- **Data for this task**:
=== Section Start ===

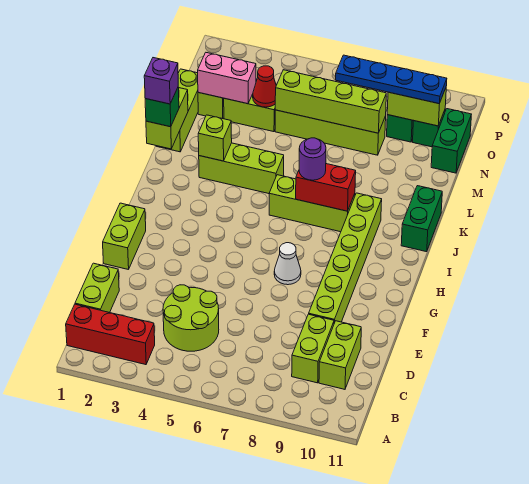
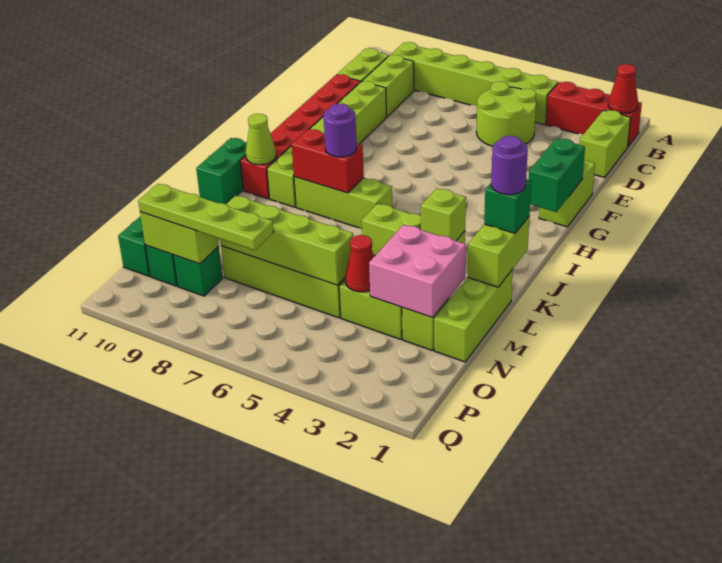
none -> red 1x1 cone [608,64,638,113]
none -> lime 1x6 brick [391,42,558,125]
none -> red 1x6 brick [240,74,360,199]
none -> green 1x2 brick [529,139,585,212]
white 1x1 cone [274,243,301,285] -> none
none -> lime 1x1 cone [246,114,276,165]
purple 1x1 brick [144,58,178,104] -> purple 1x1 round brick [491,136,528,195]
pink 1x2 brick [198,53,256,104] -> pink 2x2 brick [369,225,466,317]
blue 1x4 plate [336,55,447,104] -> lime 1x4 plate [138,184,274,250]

=== Section End ===
=== Section Start ===

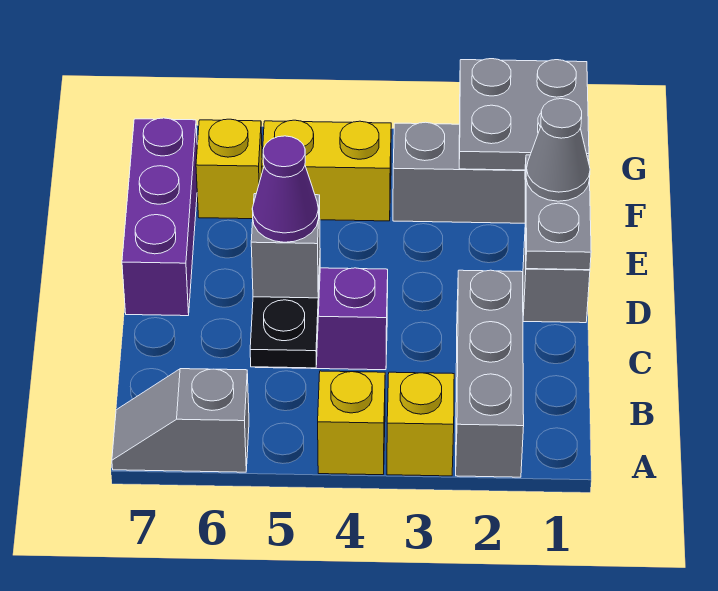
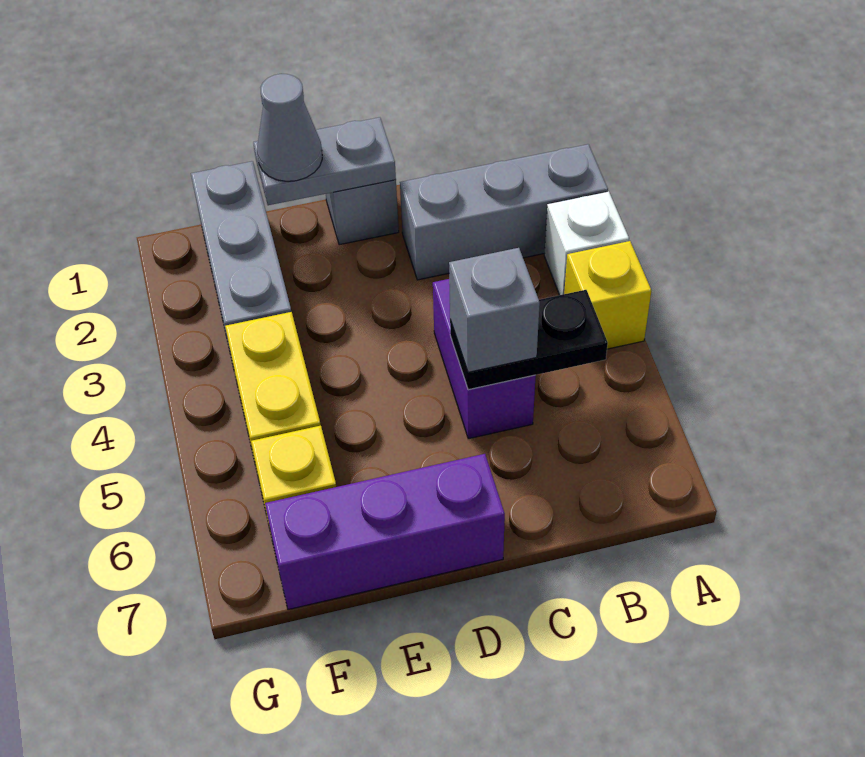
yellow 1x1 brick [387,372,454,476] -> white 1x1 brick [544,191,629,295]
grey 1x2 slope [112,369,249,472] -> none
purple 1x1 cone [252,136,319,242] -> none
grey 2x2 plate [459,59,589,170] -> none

=== Section End ===

- **Problem to work on**:
Reply with a lone number, the count of lines in the data that include the string "white".

- **Response**:
2